:: Description of the task ::
Repeat, exactly as written, all of the entries, but not their pictures.

:: Data to use ::
•••

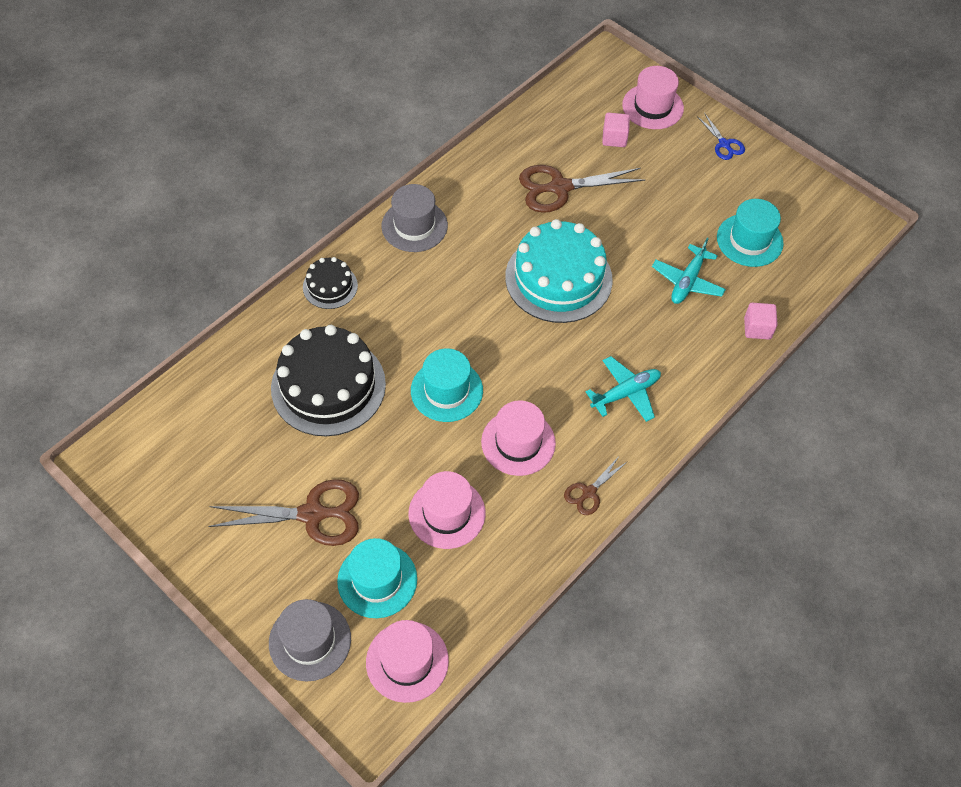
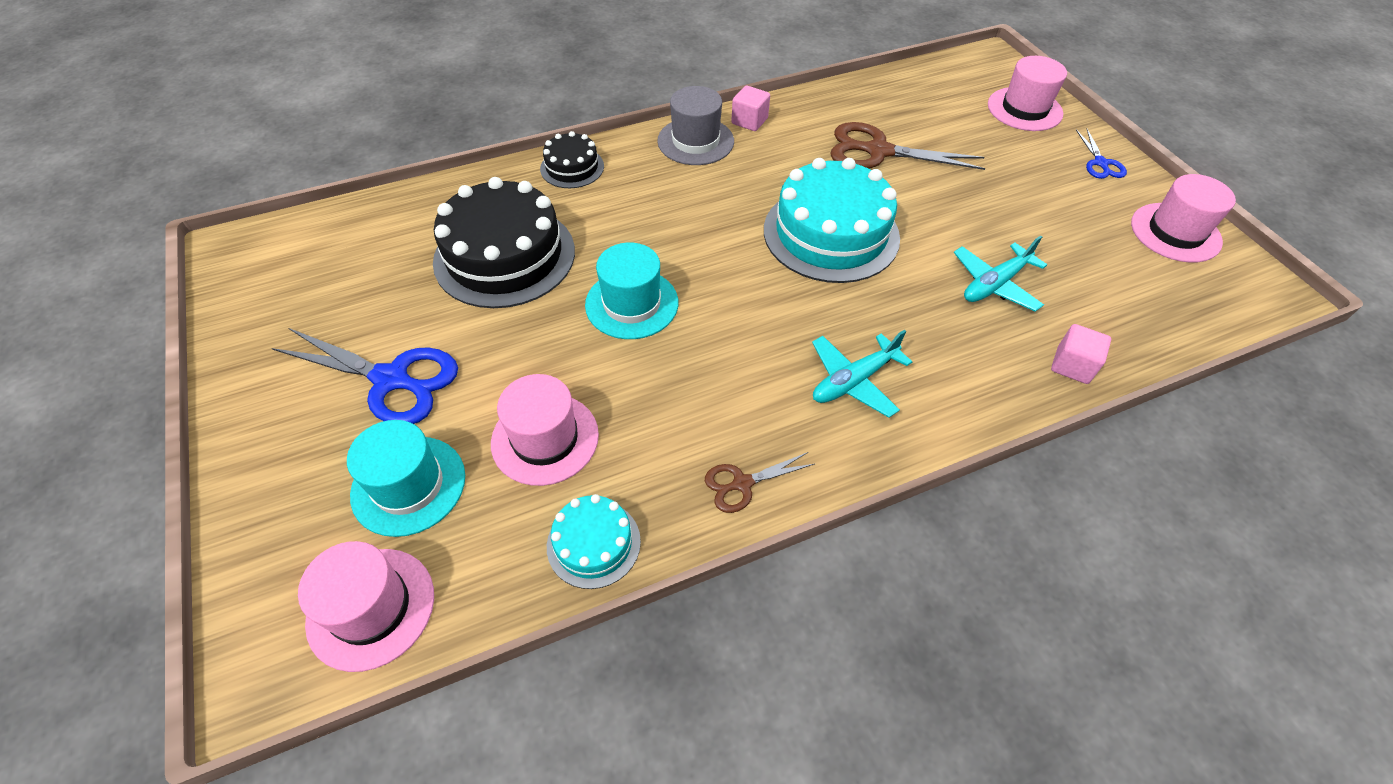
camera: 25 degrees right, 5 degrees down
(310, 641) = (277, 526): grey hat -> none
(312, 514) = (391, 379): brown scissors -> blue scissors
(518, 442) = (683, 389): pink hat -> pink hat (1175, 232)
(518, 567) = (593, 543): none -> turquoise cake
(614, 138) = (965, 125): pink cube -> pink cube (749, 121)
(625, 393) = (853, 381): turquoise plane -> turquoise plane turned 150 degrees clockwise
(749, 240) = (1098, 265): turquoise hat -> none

•••

:: Result ::
camera: 25 degrees right, 5 degrees down
(310, 641) = (277, 526): grey hat -> none
(312, 514) = (391, 379): brown scissors -> blue scissors
(518, 442) = (683, 389): pink hat -> pink hat (1175, 232)
(518, 567) = (593, 543): none -> turquoise cake
(614, 138) = (965, 125): pink cube -> pink cube (749, 121)
(625, 393) = (853, 381): turquoise plane -> turquoise plane turned 150 degrees clockwise
(749, 240) = (1098, 265): turquoise hat -> none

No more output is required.